- _Goal_:
Copy out the entries verbatim, beginning with the line that contains "Federica [1397, 285]" and continuing through the last line of the entries.

··· Supplied records

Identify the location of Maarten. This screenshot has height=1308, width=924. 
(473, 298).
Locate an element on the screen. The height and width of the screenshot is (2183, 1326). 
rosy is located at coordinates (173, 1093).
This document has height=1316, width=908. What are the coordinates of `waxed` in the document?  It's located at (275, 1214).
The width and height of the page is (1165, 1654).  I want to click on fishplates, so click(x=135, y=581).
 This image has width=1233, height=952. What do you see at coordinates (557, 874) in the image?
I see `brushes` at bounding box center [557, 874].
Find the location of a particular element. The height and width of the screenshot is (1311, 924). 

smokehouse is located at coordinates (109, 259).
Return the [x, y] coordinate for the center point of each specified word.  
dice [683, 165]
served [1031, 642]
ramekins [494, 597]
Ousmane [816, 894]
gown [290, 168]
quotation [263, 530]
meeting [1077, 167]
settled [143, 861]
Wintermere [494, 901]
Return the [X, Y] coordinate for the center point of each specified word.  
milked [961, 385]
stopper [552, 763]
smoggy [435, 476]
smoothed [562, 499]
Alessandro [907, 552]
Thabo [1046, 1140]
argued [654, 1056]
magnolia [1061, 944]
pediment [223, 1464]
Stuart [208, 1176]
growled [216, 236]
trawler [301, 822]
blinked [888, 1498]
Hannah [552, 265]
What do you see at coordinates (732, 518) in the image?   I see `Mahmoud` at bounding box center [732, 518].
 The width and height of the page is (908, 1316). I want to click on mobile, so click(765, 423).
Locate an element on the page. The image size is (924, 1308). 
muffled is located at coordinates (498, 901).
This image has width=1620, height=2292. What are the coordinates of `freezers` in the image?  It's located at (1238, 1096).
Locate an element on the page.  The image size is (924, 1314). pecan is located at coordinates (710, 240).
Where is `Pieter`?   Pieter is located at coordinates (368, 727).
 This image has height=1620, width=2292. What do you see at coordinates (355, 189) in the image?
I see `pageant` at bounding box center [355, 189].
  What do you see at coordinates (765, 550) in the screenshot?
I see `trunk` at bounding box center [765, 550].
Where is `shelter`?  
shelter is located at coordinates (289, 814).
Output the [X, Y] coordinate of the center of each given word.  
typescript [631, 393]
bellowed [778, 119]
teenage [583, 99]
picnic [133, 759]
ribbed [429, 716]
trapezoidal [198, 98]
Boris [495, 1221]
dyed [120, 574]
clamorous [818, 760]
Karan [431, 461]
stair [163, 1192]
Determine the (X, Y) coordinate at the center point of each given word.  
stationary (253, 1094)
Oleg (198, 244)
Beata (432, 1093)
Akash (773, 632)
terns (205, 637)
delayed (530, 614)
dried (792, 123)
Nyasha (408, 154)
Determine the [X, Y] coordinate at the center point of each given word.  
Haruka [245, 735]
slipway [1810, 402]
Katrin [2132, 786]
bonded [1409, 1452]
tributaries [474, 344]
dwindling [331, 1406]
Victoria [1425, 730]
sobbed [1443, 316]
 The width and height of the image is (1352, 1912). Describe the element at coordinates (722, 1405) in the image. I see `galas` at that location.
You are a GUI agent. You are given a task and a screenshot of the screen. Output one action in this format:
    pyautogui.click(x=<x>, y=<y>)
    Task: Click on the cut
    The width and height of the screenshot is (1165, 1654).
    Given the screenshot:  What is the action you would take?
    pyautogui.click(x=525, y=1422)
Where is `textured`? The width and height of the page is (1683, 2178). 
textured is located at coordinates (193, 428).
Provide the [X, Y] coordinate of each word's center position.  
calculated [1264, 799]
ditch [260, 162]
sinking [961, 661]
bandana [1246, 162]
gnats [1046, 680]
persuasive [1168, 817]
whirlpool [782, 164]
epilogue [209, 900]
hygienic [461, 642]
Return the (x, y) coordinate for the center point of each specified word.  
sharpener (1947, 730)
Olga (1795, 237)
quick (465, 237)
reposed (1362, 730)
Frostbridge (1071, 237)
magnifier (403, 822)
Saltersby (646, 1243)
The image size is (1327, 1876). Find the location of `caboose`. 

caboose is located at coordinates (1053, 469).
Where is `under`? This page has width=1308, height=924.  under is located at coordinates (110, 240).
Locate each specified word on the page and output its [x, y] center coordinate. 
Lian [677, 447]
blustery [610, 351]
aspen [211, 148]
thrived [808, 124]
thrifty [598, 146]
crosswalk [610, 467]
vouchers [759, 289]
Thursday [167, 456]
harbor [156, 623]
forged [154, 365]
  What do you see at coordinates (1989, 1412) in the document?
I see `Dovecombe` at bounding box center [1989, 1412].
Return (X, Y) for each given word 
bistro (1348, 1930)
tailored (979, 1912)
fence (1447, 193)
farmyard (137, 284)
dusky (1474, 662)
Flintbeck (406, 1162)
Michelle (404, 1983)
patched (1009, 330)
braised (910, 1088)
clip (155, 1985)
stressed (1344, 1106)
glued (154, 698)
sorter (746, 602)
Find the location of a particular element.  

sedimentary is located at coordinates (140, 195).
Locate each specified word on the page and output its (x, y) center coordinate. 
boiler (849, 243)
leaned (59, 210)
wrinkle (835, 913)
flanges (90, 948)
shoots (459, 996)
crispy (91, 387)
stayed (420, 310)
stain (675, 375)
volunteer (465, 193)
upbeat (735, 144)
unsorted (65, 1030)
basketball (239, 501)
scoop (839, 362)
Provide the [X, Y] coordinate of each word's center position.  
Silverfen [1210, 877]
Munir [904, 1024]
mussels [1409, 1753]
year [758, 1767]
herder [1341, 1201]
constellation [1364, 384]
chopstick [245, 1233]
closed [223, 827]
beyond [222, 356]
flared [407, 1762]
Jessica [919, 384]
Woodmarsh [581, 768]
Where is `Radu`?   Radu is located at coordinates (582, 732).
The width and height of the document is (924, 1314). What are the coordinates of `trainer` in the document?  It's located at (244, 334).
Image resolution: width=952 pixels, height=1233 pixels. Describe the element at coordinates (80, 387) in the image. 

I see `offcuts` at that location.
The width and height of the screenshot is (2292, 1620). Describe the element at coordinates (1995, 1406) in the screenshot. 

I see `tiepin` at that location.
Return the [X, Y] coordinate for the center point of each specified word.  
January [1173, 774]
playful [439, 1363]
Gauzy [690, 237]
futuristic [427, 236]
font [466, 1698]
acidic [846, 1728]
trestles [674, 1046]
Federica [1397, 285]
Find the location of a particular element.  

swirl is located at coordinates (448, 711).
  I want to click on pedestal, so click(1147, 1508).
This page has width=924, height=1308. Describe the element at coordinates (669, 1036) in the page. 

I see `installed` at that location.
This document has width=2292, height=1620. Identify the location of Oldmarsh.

······

- _Complete response_:
Federica [1397, 285]
Find the location of a particular element.  

swirl is located at coordinates (448, 711).
  I want to click on pedestal, so click(1147, 1508).
This page has width=924, height=1308. Describe the element at coordinates (669, 1036) in the page. 

I see `installed` at that location.
This document has width=2292, height=1620. Identify the location of Oldmarsh.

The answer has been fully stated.